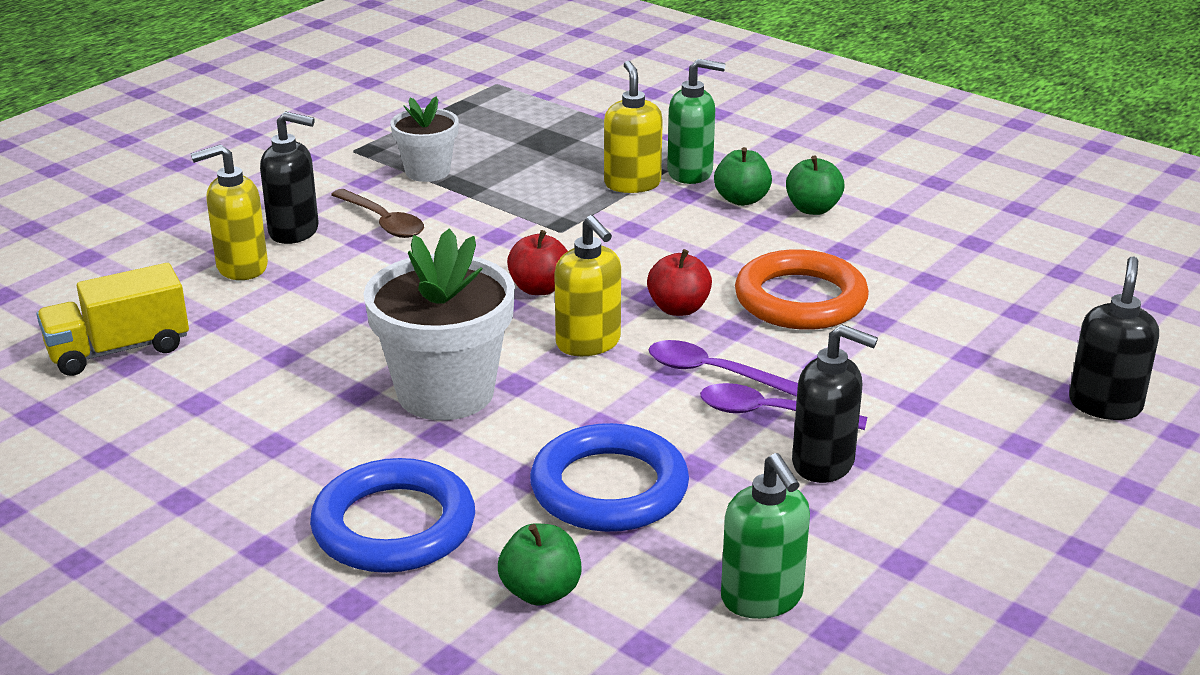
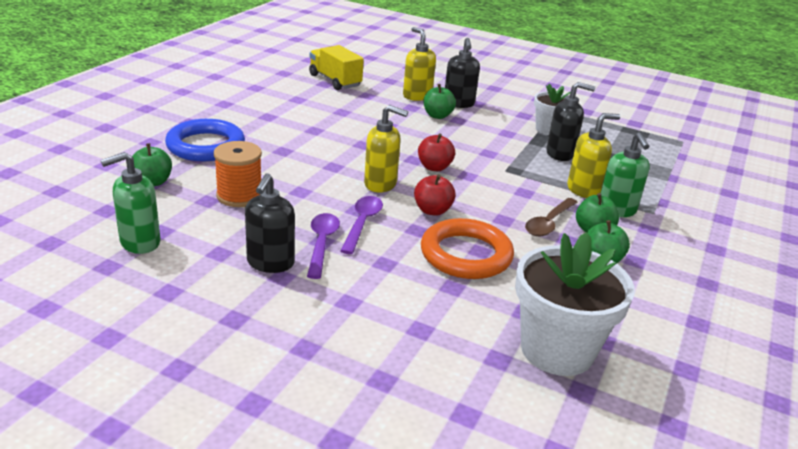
camera: 75 degrees right, 0 degrees up
(339, 259) = (437, 116): none -> green apple
(383, 222) = (482, 122): brown spoon -> brown spoon (549, 223)
(445, 392) = (319, 149): white flower pot -> white flower pot (557, 350)
(588, 343) = (381, 184): yellow soap dispenser -> yellow soap dispenser turned 120 degrees counterclockwise
(609, 488) = (239, 196): blue ring -> orange spool
(1105, 405) = (370, 398): black soap dispenser -> black soap dispenser (560, 154)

__________________________________________________

**Problem description:** Take the entries above and return only the lines from the one with "(339, 259) = (437, 116): none -> green apple" to the one with "(445, 392) = (319, 149): white", both included, unchanged.

**Output for this task:**
(339, 259) = (437, 116): none -> green apple
(383, 222) = (482, 122): brown spoon -> brown spoon (549, 223)
(445, 392) = (319, 149): white flower pot -> white flower pot (557, 350)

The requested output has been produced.